▸ **WORK TASK**: Set down the entries once more exactly as they were written.

--- ENTRIES SHOWN Enclosed Below ---

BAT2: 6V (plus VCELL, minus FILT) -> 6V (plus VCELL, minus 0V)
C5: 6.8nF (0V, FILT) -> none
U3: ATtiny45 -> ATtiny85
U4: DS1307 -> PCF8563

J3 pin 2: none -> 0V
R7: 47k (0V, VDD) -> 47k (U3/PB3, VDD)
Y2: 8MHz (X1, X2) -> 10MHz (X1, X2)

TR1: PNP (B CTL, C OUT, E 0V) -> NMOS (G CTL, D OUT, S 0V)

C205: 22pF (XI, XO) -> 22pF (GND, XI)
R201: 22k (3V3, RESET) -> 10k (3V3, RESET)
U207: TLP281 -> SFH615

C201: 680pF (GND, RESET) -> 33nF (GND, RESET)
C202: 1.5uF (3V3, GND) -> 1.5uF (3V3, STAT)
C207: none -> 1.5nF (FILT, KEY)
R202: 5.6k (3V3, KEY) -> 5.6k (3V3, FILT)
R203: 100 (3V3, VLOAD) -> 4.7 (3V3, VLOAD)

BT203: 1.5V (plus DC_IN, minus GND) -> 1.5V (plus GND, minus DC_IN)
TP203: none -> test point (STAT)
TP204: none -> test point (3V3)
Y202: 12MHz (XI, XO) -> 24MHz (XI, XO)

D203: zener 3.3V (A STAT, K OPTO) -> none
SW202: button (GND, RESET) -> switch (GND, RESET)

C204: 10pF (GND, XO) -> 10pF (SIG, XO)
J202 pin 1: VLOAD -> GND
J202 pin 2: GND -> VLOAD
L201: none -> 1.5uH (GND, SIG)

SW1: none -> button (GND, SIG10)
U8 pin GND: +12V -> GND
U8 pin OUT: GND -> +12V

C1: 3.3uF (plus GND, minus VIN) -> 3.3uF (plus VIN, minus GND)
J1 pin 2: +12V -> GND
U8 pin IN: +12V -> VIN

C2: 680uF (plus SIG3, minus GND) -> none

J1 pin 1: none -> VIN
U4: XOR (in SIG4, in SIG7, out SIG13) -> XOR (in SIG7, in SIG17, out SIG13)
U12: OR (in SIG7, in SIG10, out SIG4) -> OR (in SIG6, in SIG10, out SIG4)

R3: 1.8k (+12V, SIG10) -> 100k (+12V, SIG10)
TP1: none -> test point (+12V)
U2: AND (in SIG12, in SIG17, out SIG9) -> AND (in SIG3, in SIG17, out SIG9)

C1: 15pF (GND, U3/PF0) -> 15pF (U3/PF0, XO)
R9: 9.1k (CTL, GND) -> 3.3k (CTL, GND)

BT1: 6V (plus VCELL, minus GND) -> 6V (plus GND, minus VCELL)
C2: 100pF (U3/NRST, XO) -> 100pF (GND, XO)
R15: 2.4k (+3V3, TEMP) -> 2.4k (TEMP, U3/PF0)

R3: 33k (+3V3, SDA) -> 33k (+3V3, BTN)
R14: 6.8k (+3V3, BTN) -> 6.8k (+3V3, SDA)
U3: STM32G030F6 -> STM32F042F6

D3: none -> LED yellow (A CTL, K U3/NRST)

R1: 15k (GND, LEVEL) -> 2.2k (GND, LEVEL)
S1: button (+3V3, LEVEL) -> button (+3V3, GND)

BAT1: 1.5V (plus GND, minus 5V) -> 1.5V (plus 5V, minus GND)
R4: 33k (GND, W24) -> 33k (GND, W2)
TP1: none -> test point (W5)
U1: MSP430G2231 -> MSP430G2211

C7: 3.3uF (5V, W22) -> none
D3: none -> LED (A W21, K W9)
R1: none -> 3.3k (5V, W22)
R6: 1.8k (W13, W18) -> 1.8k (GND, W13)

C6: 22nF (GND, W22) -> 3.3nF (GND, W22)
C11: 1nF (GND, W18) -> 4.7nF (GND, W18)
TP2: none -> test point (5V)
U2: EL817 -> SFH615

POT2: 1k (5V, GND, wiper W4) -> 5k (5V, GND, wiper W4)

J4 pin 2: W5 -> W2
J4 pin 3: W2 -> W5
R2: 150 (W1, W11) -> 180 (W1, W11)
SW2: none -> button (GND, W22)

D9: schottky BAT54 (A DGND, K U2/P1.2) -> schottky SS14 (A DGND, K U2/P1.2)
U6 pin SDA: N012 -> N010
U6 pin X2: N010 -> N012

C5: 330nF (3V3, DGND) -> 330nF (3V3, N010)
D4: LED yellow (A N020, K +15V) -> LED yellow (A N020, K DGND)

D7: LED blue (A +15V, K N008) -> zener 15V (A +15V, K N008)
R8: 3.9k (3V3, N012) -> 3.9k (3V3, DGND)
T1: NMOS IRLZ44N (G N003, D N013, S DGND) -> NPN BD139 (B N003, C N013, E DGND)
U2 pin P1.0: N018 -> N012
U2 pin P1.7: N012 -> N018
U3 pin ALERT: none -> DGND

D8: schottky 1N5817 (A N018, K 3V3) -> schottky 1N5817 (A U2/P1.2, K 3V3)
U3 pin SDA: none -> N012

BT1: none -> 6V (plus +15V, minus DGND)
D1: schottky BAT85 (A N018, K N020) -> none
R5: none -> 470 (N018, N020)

--- End of Enclosed ENTRIES SHOWN ---

▸ **SOLUTION TO THE EXERCISE**:
BAT2: 6V (plus VCELL, minus FILT) -> 6V (plus VCELL, minus 0V)
C5: 6.8nF (0V, FILT) -> none
U3: ATtiny45 -> ATtiny85
U4: DS1307 -> PCF8563

J3 pin 2: none -> 0V
R7: 47k (0V, VDD) -> 47k (U3/PB3, VDD)
Y2: 8MHz (X1, X2) -> 10MHz (X1, X2)

TR1: PNP (B CTL, C OUT, E 0V) -> NMOS (G CTL, D OUT, S 0V)

C205: 22pF (XI, XO) -> 22pF (GND, XI)
R201: 22k (3V3, RESET) -> 10k (3V3, RESET)
U207: TLP281 -> SFH615

C201: 680pF (GND, RESET) -> 33nF (GND, RESET)
C202: 1.5uF (3V3, GND) -> 1.5uF (3V3, STAT)
C207: none -> 1.5nF (FILT, KEY)
R202: 5.6k (3V3, KEY) -> 5.6k (3V3, FILT)
R203: 100 (3V3, VLOAD) -> 4.7 (3V3, VLOAD)

BT203: 1.5V (plus DC_IN, minus GND) -> 1.5V (plus GND, minus DC_IN)
TP203: none -> test point (STAT)
TP204: none -> test point (3V3)
Y202: 12MHz (XI, XO) -> 24MHz (XI, XO)

D203: zener 3.3V (A STAT, K OPTO) -> none
SW202: button (GND, RESET) -> switch (GND, RESET)

C204: 10pF (GND, XO) -> 10pF (SIG, XO)
J202 pin 1: VLOAD -> GND
J202 pin 2: GND -> VLOAD
L201: none -> 1.5uH (GND, SIG)

SW1: none -> button (GND, SIG10)
U8 pin GND: +12V -> GND
U8 pin OUT: GND -> +12V

C1: 3.3uF (plus GND, minus VIN) -> 3.3uF (plus VIN, minus GND)
J1 pin 2: +12V -> GND
U8 pin IN: +12V -> VIN

C2: 680uF (plus SIG3, minus GND) -> none

J1 pin 1: none -> VIN
U4: XOR (in SIG4, in SIG7, out SIG13) -> XOR (in SIG7, in SIG17, out SIG13)
U12: OR (in SIG7, in SIG10, out SIG4) -> OR (in SIG6, in SIG10, out SIG4)

R3: 1.8k (+12V, SIG10) -> 100k (+12V, SIG10)
TP1: none -> test point (+12V)
U2: AND (in SIG12, in SIG17, out SIG9) -> AND (in SIG3, in SIG17, out SIG9)

C1: 15pF (GND, U3/PF0) -> 15pF (U3/PF0, XO)
R9: 9.1k (CTL, GND) -> 3.3k (CTL, GND)

BT1: 6V (plus VCELL, minus GND) -> 6V (plus GND, minus VCELL)
C2: 100pF (U3/NRST, XO) -> 100pF (GND, XO)
R15: 2.4k (+3V3, TEMP) -> 2.4k (TEMP, U3/PF0)

R3: 33k (+3V3, SDA) -> 33k (+3V3, BTN)
R14: 6.8k (+3V3, BTN) -> 6.8k (+3V3, SDA)
U3: STM32G030F6 -> STM32F042F6

D3: none -> LED yellow (A CTL, K U3/NRST)

R1: 15k (GND, LEVEL) -> 2.2k (GND, LEVEL)
S1: button (+3V3, LEVEL) -> button (+3V3, GND)

BAT1: 1.5V (plus GND, minus 5V) -> 1.5V (plus 5V, minus GND)
R4: 33k (GND, W24) -> 33k (GND, W2)
TP1: none -> test point (W5)
U1: MSP430G2231 -> MSP430G2211

C7: 3.3uF (5V, W22) -> none
D3: none -> LED (A W21, K W9)
R1: none -> 3.3k (5V, W22)
R6: 1.8k (W13, W18) -> 1.8k (GND, W13)

C6: 22nF (GND, W22) -> 3.3nF (GND, W22)
C11: 1nF (GND, W18) -> 4.7nF (GND, W18)
TP2: none -> test point (5V)
U2: EL817 -> SFH615

POT2: 1k (5V, GND, wiper W4) -> 5k (5V, GND, wiper W4)

J4 pin 2: W5 -> W2
J4 pin 3: W2 -> W5
R2: 150 (W1, W11) -> 180 (W1, W11)
SW2: none -> button (GND, W22)

D9: schottky BAT54 (A DGND, K U2/P1.2) -> schottky SS14 (A DGND, K U2/P1.2)
U6 pin SDA: N012 -> N010
U6 pin X2: N010 -> N012

C5: 330nF (3V3, DGND) -> 330nF (3V3, N010)
D4: LED yellow (A N020, K +15V) -> LED yellow (A N020, K DGND)

D7: LED blue (A +15V, K N008) -> zener 15V (A +15V, K N008)
R8: 3.9k (3V3, N012) -> 3.9k (3V3, DGND)
T1: NMOS IRLZ44N (G N003, D N013, S DGND) -> NPN BD139 (B N003, C N013, E DGND)
U2 pin P1.0: N018 -> N012
U2 pin P1.7: N012 -> N018
U3 pin ALERT: none -> DGND

D8: schottky 1N5817 (A N018, K 3V3) -> schottky 1N5817 (A U2/P1.2, K 3V3)
U3 pin SDA: none -> N012

BT1: none -> 6V (plus +15V, minus DGND)
D1: schottky BAT85 (A N018, K N020) -> none
R5: none -> 470 (N018, N020)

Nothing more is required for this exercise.